* WHAT YOU HAVE TO DO *
Scan the entries for the word "screwdriver" and return every line that has it.

* DATASET EXTRACT *
■ ■ ■

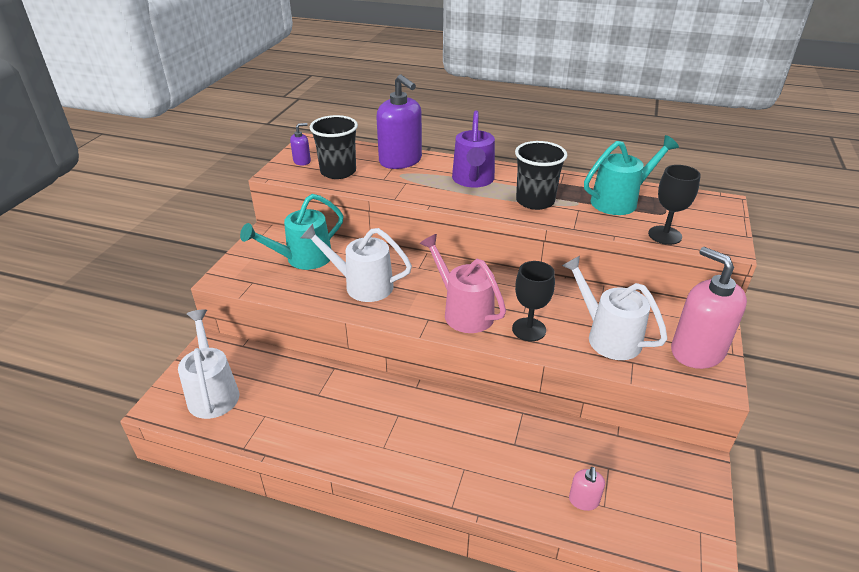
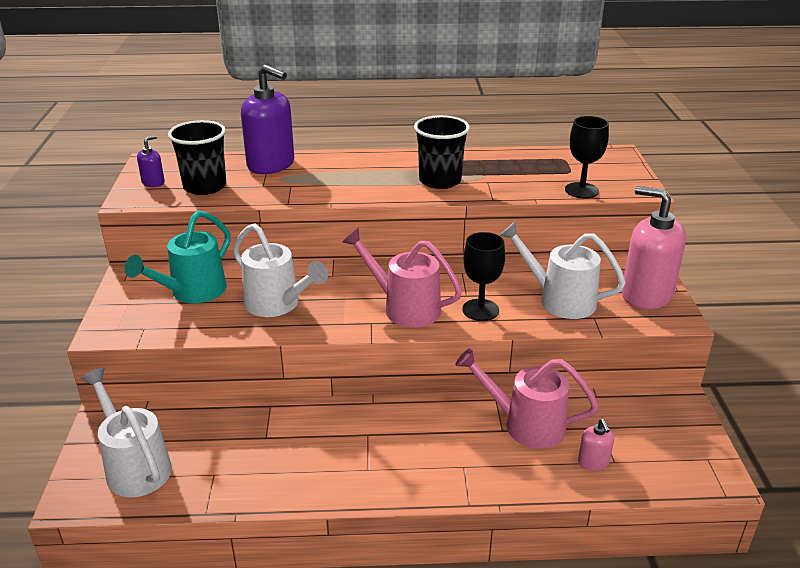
camera: 20 degrees left, 5 degrees down
(361, 285) = (278, 305): white watering can -> white watering can turned 135 degrees counterclockwise
(473, 180) = (363, 172): purple watering can -> none
(537, 444) = (525, 424): none -> pink watering can
(620, 201) = (523, 167): turquoise watering can -> none

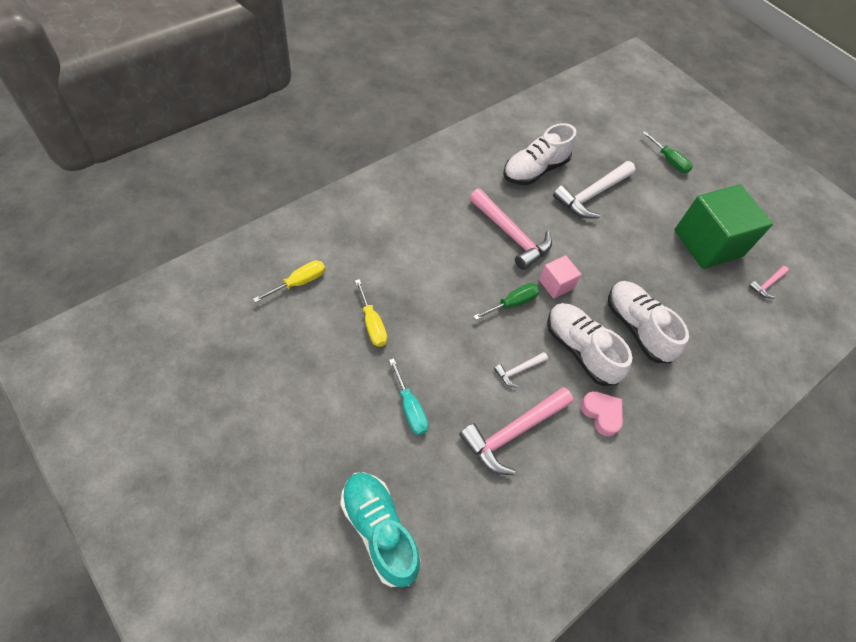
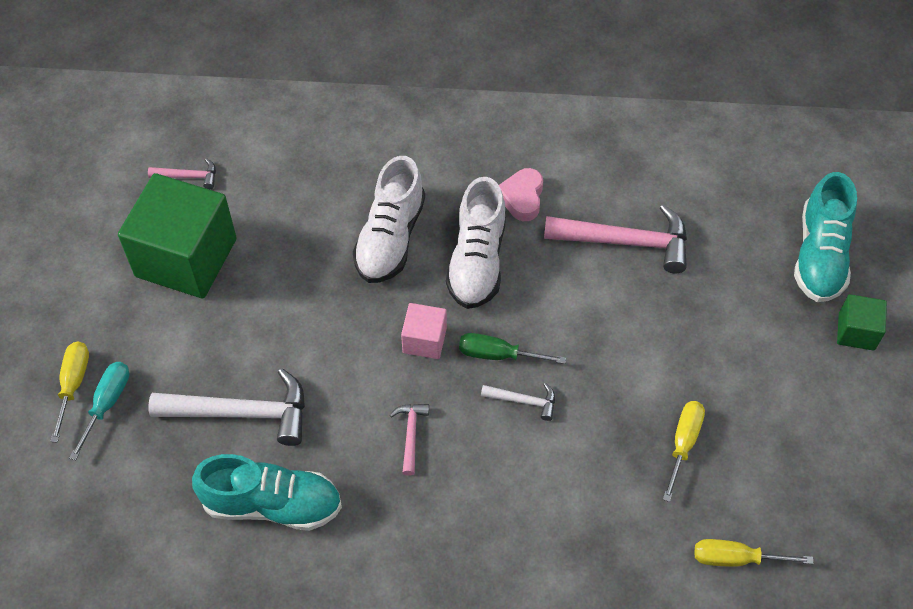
camera: 130 degrees left, 0 degrees up
(313, 482) = (856, 331): none -> green cube
(410, 408) = (711, 330): turquoise screwdriver -> turquoise screwdriver (107, 404)
(511, 235) = (410, 435): pink hammer -> pink hammer, size x0.49
(518, 370) = (564, 287): white hammer -> white hammer (524, 401)
(535, 170) = (272, 504): white shoe -> turquoise shoe
(669, 161) = (73, 385): green screwdriver -> yellow screwdriver

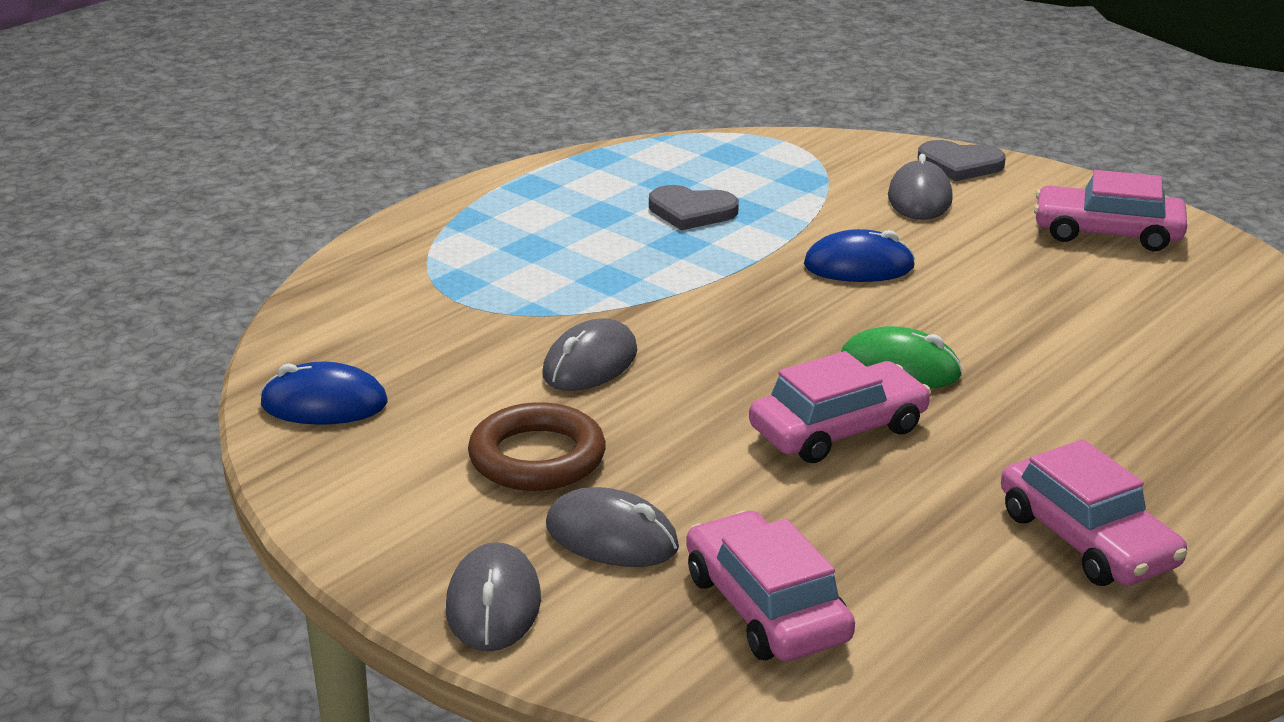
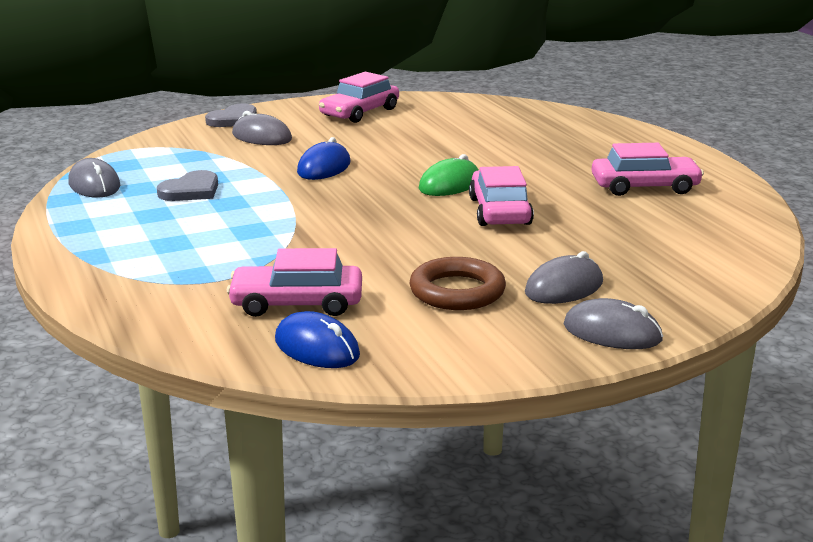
camera: 65 degrees left, 5 degrees down
(324, 404) = (317, 348): blue mouse -> blue mouse turned 75 degrees counterclockwise
(590, 363) = (357, 256): grey mouse -> grey mouse (94, 185)
(766, 607) = (659, 264): pink car -> pink car (297, 303)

■ ■ ■

* PROBLEM SOLUTION *
(410, 408) = (711, 330): turquoise screwdriver -> turquoise screwdriver (107, 404)
(669, 161) = (73, 385): green screwdriver -> yellow screwdriver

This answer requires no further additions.